- [Exercise goal] Transcribe all of the entries below exactly. Leave out the pictures.

[Scene image comparisons]
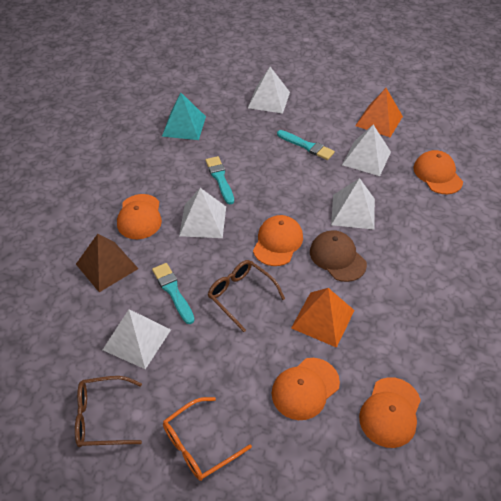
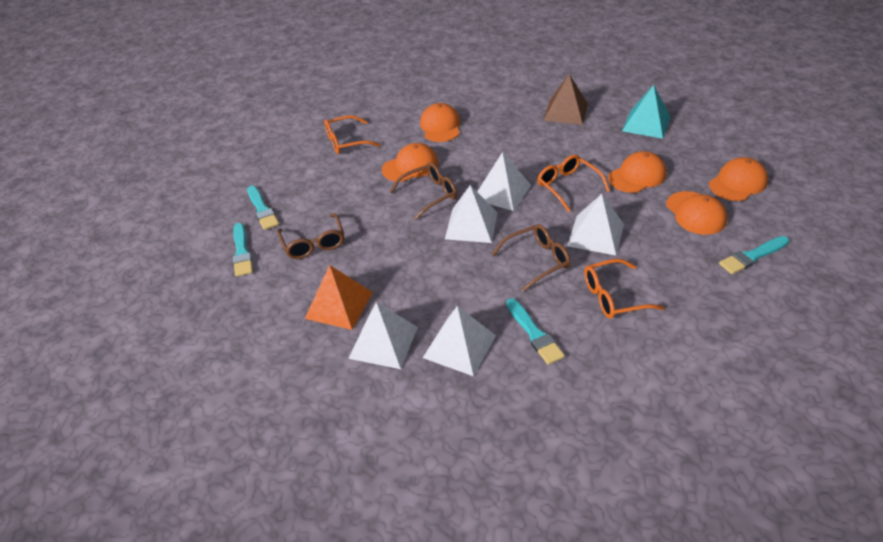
brown cap: 1 -> 0
brown glasses: 2 -> 3
orange glasses: 1 -> 3
orange pyramid: 2 -> 1
turquoise brush: 3 -> 4

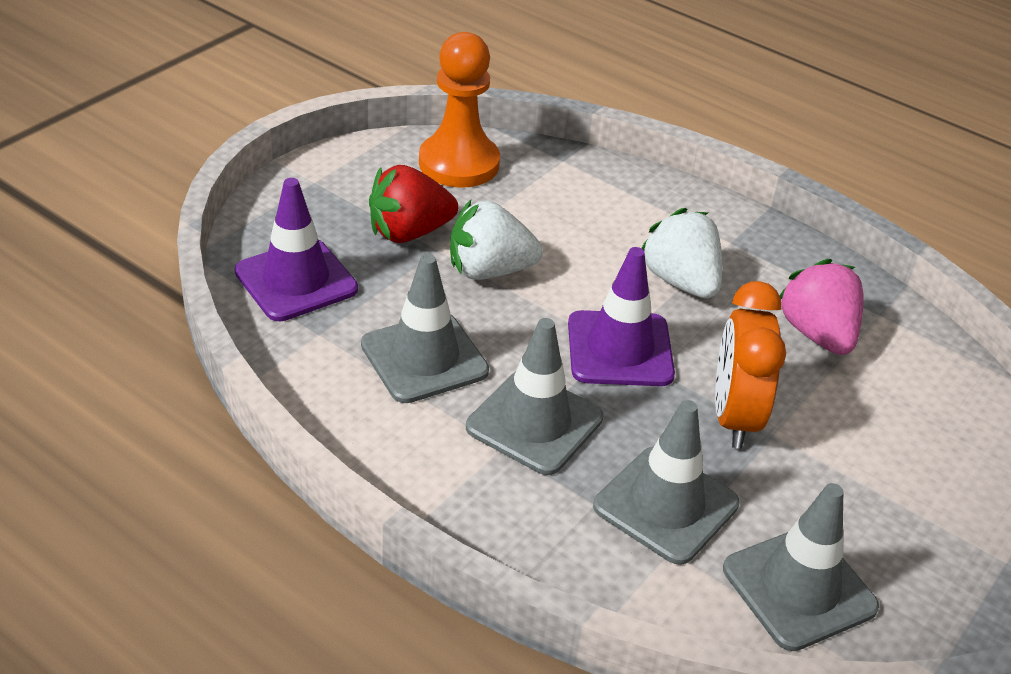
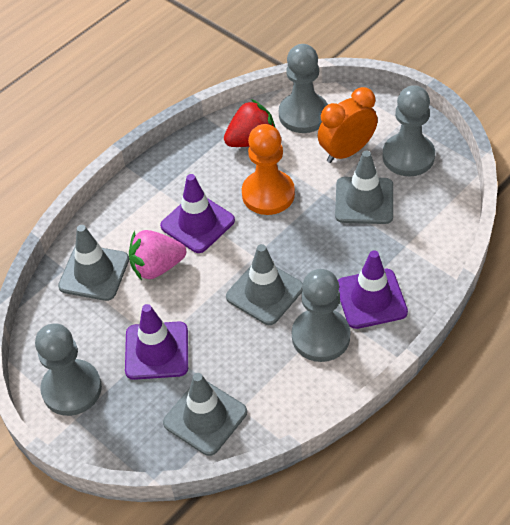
grey pawn: 0 -> 4
purple traffic cone: 2 -> 3
white strawberry: 2 -> 0

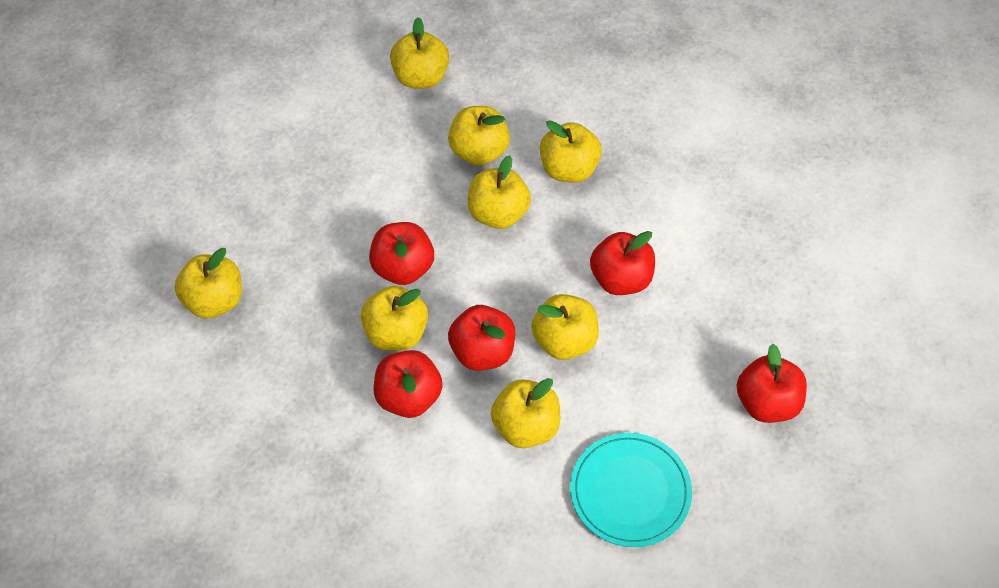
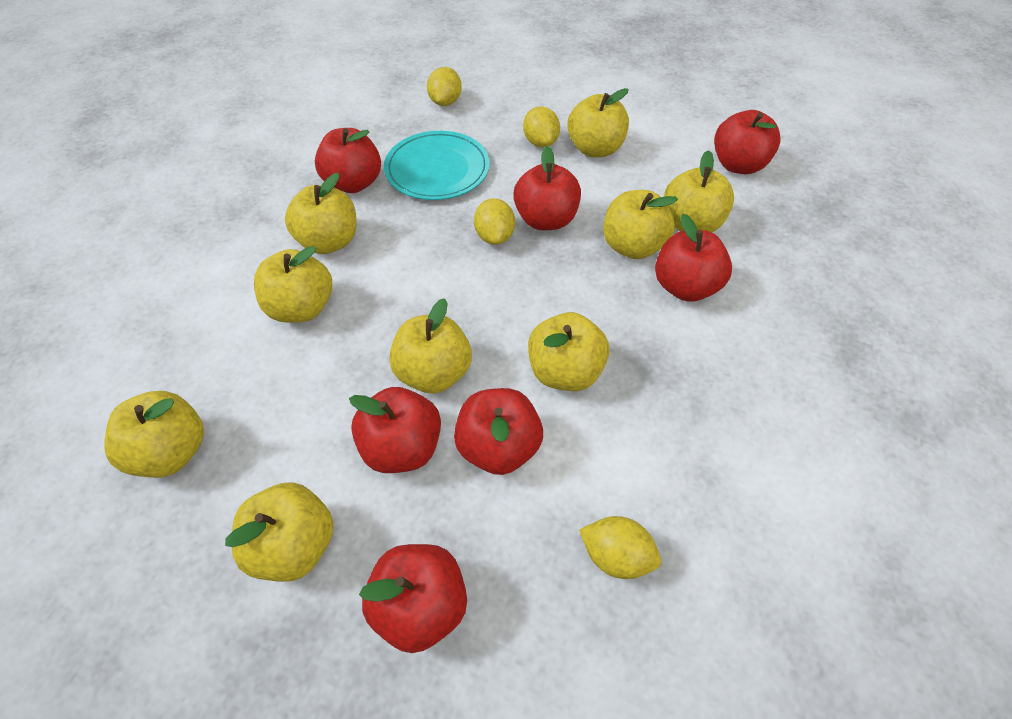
red apple: 5 -> 7
yellow apple: 8 -> 9
yellow lemon: 0 -> 4

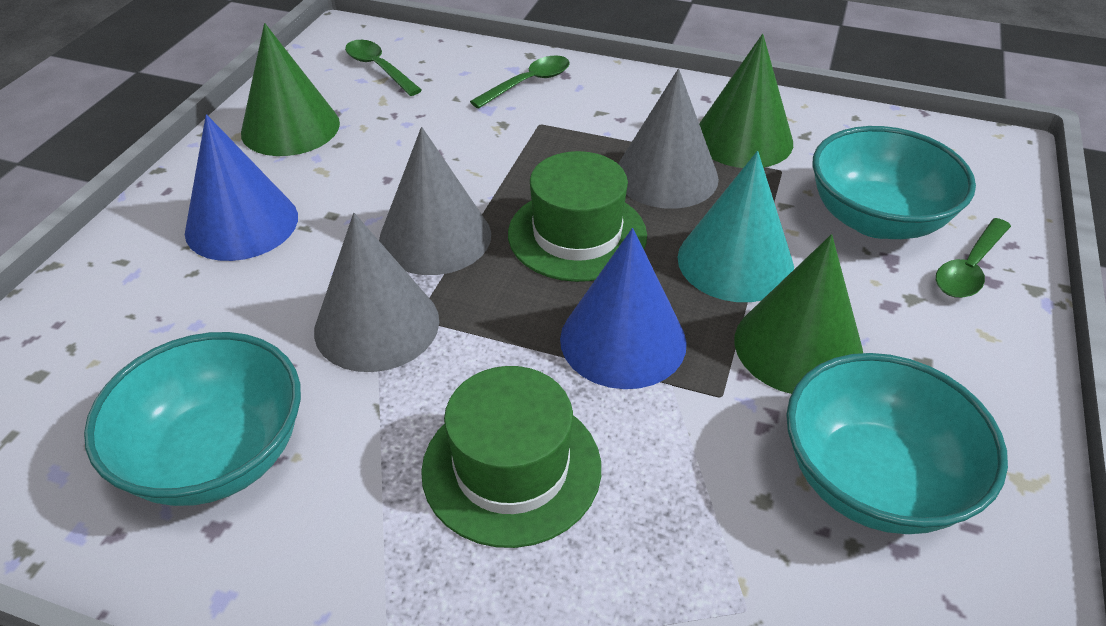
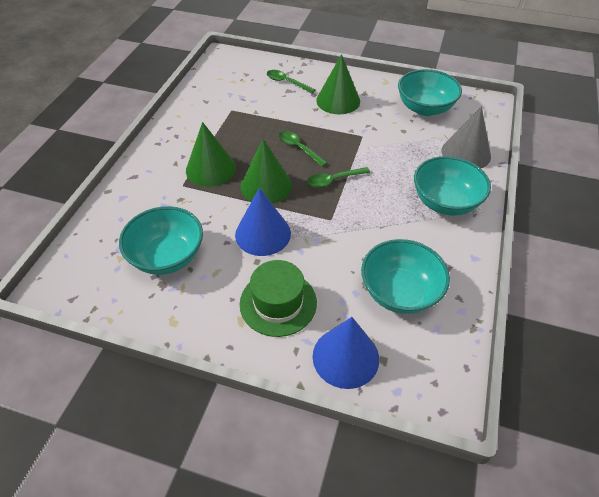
green hat: 2 -> 1
grey cone: 3 -> 1
turquoise bowl: 3 -> 4
turquoise cone: 1 -> 0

- [Result for this exercise]
brown cap: 1 -> 0
brown glasses: 2 -> 3
orange glasses: 1 -> 3
orange pyramid: 2 -> 1
turquoise brush: 3 -> 4

grey pawn: 0 -> 4
purple traffic cone: 2 -> 3
white strawberry: 2 -> 0

red apple: 5 -> 7
yellow apple: 8 -> 9
yellow lemon: 0 -> 4

green hat: 2 -> 1
grey cone: 3 -> 1
turquoise bowl: 3 -> 4
turquoise cone: 1 -> 0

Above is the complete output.